Task details
Take the entries that follow and return exactly the lines from the one holding "none -> orange 1x1 brick [1383,257,1429,316]" through the one holding "none -> brown 1x2 brick [362,228,422,299]", both included. Nothing else is needed.

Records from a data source
######
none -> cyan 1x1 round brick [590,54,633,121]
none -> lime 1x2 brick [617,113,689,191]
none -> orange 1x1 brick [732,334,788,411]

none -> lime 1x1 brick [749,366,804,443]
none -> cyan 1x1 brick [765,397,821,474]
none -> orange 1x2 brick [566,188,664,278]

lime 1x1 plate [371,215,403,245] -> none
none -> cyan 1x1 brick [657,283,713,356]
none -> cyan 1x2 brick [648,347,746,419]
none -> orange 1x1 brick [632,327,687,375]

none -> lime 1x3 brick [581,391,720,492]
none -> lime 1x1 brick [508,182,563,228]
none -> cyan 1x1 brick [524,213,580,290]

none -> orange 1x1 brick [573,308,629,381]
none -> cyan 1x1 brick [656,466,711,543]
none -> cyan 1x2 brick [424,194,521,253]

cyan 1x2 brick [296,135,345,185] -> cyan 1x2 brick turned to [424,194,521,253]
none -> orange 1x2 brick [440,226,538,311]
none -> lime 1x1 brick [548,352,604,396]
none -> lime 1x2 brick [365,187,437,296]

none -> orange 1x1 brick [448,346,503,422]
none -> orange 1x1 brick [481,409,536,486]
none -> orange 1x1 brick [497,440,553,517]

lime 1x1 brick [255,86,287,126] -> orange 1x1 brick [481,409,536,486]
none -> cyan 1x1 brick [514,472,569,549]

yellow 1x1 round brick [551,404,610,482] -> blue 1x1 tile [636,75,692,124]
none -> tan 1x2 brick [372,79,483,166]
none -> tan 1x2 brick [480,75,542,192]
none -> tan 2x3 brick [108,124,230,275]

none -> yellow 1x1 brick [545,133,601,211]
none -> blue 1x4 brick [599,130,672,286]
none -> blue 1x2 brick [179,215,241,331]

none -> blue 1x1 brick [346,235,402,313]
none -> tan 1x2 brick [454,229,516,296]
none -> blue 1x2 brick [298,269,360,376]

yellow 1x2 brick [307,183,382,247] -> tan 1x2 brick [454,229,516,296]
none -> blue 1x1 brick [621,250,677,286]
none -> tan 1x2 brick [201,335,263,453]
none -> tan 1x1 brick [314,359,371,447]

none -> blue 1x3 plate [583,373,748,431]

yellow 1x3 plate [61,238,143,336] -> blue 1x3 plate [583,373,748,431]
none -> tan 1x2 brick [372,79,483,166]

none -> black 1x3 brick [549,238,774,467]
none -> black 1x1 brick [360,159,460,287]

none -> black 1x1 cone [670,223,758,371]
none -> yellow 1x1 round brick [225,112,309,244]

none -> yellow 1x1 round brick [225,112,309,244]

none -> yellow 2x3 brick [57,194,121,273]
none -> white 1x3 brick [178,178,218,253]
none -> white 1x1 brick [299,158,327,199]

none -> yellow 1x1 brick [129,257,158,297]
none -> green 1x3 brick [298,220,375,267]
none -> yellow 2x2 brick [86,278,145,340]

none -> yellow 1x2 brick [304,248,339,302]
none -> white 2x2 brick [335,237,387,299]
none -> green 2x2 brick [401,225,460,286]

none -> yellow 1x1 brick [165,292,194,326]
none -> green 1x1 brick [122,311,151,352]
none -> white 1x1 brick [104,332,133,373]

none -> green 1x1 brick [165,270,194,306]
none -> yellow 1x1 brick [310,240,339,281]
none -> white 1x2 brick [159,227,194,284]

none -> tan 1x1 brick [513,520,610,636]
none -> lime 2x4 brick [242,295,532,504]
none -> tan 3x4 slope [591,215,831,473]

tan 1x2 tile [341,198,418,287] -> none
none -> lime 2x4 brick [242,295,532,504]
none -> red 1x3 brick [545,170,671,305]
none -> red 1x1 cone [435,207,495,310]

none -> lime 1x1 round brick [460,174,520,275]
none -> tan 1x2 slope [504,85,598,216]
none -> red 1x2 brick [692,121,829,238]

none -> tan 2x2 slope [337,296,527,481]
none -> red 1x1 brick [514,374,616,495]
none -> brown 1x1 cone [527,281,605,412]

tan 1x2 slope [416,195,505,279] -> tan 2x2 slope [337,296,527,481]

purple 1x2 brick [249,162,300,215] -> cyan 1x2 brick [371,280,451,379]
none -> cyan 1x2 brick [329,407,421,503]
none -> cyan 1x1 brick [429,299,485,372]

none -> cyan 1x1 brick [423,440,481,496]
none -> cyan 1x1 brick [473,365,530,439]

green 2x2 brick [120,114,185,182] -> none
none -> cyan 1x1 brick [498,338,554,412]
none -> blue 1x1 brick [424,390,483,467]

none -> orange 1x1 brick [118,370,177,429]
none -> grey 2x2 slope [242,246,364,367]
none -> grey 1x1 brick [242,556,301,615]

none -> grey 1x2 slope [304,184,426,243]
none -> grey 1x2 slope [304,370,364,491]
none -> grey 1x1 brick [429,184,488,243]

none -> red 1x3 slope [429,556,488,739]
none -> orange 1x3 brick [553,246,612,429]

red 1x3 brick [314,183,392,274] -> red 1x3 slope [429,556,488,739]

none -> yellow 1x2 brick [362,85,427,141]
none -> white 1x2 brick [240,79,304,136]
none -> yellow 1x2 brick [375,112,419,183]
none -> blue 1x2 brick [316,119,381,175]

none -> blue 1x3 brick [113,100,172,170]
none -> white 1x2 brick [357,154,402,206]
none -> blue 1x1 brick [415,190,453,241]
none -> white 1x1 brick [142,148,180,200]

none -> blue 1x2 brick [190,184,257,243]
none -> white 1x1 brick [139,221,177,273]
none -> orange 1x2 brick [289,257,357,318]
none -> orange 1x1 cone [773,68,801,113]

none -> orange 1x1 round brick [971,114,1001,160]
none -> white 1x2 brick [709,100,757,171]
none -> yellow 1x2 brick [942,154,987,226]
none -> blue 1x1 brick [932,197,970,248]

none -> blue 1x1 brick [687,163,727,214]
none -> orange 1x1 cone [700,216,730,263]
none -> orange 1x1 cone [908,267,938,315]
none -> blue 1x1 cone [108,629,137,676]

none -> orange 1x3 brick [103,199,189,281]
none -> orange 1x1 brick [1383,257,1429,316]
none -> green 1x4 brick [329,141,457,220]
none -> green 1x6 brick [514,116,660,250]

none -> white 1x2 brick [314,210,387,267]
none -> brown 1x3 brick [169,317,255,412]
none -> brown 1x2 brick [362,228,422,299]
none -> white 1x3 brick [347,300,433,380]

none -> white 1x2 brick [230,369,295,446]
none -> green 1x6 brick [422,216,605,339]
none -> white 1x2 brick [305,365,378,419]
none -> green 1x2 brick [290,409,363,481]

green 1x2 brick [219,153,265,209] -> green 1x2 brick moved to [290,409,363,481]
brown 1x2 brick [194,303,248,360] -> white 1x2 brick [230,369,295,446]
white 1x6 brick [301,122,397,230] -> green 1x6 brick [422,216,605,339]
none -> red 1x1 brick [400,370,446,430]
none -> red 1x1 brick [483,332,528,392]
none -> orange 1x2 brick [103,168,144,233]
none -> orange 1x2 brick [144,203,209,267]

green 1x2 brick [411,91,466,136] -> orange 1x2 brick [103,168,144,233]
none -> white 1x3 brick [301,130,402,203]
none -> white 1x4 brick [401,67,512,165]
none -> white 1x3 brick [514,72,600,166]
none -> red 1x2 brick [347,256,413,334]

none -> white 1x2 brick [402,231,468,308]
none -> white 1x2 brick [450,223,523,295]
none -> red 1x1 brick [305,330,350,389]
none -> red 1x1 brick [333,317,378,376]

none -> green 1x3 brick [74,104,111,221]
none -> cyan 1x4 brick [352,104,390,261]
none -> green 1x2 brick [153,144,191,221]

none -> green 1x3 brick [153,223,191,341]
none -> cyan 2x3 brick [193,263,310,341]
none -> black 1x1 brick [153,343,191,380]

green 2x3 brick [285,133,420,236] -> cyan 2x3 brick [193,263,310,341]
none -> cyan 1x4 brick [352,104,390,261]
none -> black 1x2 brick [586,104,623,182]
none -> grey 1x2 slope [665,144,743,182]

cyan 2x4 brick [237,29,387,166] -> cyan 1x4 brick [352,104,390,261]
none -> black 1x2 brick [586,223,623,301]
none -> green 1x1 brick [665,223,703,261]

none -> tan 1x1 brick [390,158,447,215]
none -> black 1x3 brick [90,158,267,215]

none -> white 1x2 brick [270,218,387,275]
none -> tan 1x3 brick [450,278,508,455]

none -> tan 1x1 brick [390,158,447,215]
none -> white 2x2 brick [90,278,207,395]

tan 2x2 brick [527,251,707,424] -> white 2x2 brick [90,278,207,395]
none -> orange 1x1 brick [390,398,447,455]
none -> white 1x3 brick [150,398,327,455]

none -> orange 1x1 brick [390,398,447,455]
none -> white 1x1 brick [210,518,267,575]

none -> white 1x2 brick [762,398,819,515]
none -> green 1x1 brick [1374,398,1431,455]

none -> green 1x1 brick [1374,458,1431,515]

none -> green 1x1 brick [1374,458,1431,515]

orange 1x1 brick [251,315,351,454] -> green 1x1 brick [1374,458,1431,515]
######
Task result
none -> orange 1x1 brick [1383,257,1429,316]
none -> green 1x4 brick [329,141,457,220]
none -> green 1x6 brick [514,116,660,250]

none -> white 1x2 brick [314,210,387,267]
none -> brown 1x3 brick [169,317,255,412]
none -> brown 1x2 brick [362,228,422,299]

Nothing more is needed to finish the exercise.